What to do - Exclude the pictures and transcribe the rest of the data below exactly.

--- START ---

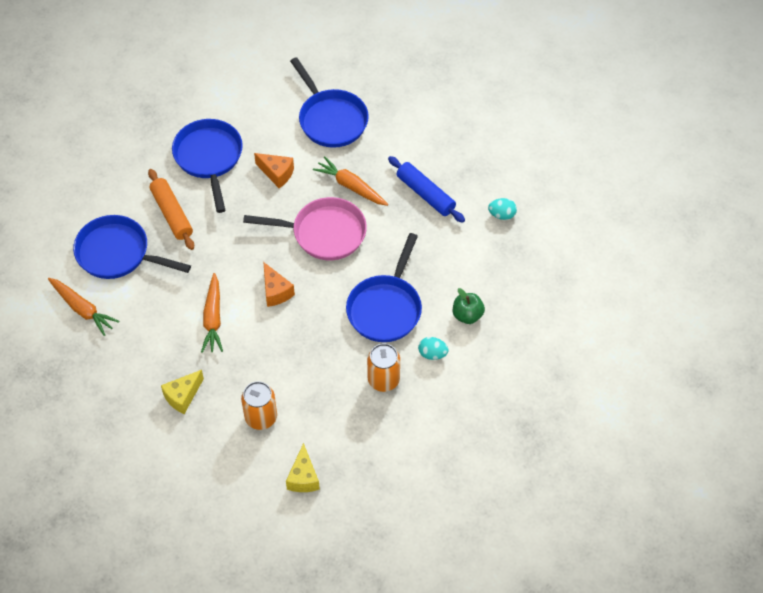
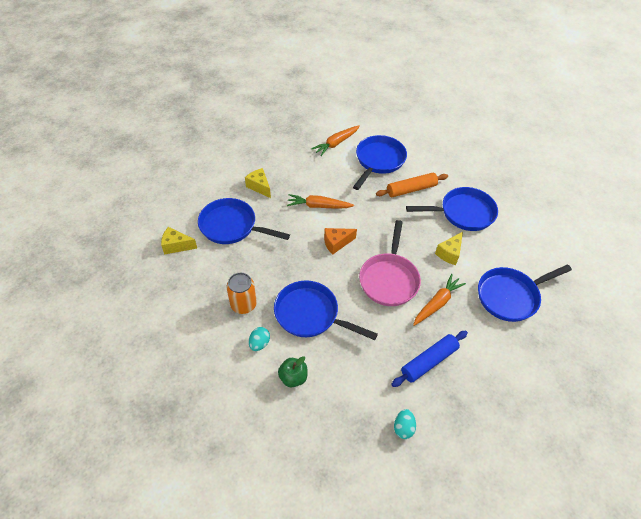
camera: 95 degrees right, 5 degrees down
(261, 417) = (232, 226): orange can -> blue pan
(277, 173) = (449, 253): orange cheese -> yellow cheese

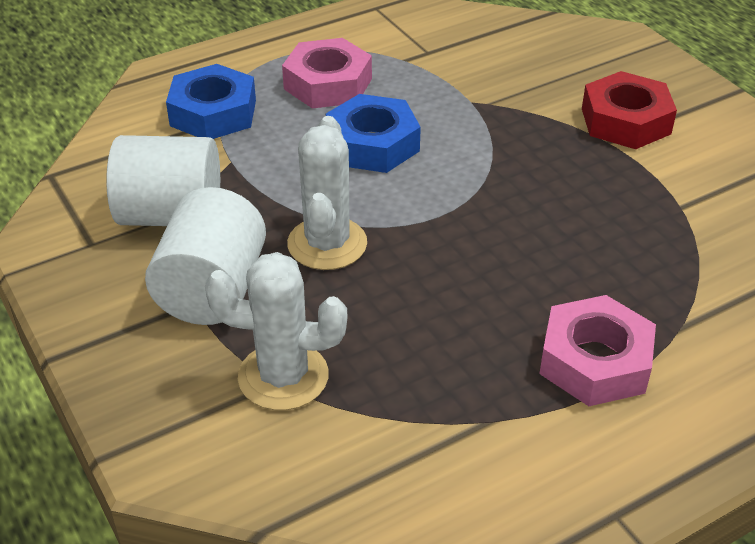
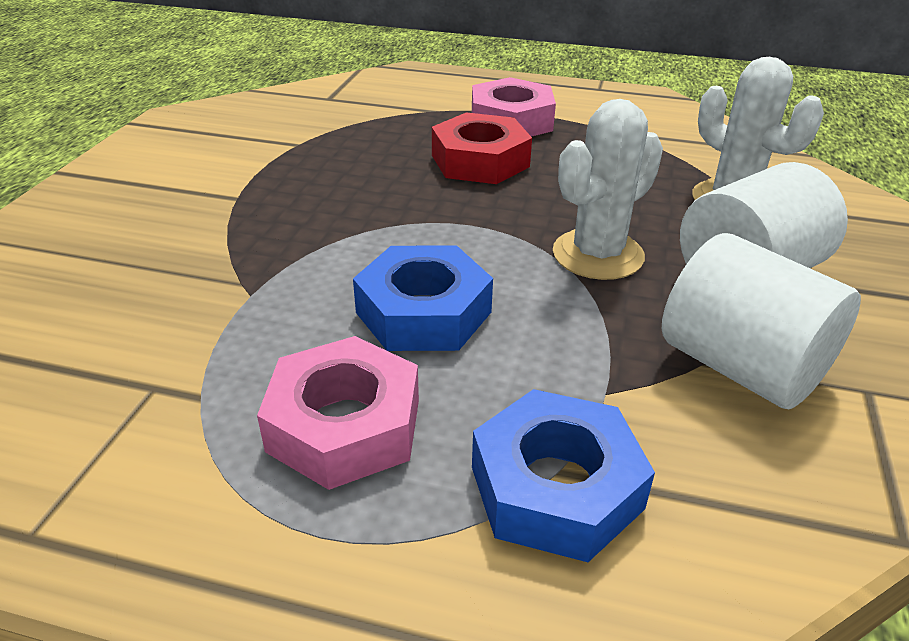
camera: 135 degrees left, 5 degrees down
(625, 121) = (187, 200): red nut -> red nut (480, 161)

--- END ---

Response below -
camera: 95 degrees right, 5 degrees down
(261, 417) = (232, 226): orange can -> blue pan
(277, 173) = (449, 253): orange cheese -> yellow cheese

camera: 135 degrees left, 5 degrees down
(625, 121) = (187, 200): red nut -> red nut (480, 161)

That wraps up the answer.